══ Data for this exercise ══

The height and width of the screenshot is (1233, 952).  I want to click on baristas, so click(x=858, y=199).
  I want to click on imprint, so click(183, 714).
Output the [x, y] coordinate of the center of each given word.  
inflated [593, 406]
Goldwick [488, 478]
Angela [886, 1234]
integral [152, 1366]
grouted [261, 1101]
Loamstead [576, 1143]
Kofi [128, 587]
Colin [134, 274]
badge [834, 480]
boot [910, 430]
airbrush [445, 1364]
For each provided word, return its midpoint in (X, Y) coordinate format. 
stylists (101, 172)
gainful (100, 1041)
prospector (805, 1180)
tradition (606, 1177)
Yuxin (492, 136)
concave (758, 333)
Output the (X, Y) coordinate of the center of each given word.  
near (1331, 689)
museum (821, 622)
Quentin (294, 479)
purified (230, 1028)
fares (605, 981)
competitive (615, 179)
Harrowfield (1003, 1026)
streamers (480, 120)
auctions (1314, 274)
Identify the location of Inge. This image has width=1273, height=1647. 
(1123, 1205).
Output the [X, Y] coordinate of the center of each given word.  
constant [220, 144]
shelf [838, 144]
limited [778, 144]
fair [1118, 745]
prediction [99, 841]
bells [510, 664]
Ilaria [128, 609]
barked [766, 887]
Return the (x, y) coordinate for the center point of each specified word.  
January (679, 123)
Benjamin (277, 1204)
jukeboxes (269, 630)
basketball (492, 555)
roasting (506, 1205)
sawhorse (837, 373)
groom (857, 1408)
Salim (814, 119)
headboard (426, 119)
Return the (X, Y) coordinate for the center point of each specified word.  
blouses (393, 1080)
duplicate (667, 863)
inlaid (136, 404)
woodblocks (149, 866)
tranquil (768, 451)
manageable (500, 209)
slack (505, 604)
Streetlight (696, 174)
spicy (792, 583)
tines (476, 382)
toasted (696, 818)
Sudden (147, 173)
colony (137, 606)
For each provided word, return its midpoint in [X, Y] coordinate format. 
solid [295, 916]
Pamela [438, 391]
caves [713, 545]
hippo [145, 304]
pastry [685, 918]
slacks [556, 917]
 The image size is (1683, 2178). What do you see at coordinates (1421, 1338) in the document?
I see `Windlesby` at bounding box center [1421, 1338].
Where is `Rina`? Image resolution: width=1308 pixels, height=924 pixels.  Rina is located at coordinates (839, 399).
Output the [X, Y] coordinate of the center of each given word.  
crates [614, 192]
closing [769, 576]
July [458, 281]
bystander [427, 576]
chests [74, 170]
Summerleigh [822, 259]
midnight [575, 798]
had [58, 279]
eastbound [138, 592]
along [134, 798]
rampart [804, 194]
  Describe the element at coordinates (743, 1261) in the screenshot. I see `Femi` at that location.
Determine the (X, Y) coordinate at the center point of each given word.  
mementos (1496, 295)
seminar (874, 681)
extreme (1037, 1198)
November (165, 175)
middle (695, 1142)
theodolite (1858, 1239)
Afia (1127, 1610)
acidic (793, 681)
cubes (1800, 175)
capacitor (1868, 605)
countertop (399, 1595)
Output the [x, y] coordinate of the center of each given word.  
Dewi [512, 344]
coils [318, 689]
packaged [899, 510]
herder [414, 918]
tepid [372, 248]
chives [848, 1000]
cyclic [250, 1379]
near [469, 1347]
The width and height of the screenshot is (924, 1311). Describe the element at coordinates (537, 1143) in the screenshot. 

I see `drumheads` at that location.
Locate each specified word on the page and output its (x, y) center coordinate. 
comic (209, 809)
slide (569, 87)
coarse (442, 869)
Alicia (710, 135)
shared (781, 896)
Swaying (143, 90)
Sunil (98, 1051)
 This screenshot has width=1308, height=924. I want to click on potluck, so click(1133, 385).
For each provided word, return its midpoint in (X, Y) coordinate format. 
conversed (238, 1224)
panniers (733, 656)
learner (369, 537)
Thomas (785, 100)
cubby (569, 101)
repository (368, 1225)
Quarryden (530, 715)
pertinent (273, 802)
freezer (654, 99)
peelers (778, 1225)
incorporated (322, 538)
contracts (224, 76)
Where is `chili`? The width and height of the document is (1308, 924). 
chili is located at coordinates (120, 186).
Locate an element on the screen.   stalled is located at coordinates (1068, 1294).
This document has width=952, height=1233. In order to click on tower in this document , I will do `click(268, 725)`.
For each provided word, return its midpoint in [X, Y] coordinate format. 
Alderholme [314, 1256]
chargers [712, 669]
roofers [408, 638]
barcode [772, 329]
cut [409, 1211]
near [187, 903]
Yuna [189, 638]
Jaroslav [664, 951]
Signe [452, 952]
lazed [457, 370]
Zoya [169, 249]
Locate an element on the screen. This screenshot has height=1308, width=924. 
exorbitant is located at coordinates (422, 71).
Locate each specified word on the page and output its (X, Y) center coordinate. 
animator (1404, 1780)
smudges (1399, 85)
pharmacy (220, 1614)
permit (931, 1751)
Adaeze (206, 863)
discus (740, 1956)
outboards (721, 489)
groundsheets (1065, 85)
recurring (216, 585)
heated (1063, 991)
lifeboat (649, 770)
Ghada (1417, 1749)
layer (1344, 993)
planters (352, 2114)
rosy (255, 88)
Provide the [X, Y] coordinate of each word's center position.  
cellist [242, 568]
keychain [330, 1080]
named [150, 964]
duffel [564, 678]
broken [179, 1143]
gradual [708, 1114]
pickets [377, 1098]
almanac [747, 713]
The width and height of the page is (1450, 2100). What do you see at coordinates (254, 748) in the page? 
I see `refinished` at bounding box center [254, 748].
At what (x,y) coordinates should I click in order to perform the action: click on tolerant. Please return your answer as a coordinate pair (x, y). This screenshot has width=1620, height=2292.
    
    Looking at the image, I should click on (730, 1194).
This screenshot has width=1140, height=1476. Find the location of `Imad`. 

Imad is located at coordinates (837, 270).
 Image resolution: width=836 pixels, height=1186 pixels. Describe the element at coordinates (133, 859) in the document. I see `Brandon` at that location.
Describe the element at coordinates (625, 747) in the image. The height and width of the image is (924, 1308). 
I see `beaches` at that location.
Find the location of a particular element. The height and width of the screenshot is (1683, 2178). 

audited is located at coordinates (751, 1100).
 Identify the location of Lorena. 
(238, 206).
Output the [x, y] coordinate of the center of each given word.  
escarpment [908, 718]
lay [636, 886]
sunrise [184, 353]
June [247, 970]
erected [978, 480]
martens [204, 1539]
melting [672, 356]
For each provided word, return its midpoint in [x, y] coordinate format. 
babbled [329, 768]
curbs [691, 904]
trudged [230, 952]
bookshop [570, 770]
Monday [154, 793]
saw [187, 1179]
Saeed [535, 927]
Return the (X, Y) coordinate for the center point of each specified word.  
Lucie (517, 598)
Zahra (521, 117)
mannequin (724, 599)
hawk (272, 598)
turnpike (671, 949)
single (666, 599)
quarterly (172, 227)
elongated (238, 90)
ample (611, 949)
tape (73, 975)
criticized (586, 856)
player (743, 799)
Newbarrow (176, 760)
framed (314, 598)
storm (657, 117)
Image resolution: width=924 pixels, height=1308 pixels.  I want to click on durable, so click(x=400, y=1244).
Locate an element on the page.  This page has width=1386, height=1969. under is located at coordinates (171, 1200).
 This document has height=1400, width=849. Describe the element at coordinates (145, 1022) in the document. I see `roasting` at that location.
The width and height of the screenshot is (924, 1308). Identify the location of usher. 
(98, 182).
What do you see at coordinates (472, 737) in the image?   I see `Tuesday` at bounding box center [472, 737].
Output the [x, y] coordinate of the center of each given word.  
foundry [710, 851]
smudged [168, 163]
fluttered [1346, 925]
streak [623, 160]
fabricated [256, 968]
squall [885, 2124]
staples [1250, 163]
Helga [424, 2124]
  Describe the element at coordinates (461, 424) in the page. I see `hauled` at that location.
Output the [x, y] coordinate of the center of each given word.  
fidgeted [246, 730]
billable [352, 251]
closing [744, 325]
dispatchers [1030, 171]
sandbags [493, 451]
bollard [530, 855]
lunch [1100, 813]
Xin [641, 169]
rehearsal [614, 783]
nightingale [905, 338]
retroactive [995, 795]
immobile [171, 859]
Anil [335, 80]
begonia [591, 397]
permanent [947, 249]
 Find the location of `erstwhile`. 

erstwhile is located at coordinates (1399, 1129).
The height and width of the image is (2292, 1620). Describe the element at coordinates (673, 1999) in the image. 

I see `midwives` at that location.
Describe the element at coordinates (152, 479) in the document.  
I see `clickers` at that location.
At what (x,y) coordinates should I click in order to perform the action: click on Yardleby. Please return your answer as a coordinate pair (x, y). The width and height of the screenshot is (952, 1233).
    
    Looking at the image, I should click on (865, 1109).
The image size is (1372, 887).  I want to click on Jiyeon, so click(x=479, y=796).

═══

**Your task:** Copy out, word for word, everything in the data above from the line containing "saw [187, 1179]" down to the line containing "tape (73, 975)", including both of those lines.

**Full output:**
saw [187, 1179]
Saeed [535, 927]
Return the (X, Y) coordinate for the center point of each specified word.  
Lucie (517, 598)
Zahra (521, 117)
mannequin (724, 599)
hawk (272, 598)
turnpike (671, 949)
single (666, 599)
quarterly (172, 227)
elongated (238, 90)
ample (611, 949)
tape (73, 975)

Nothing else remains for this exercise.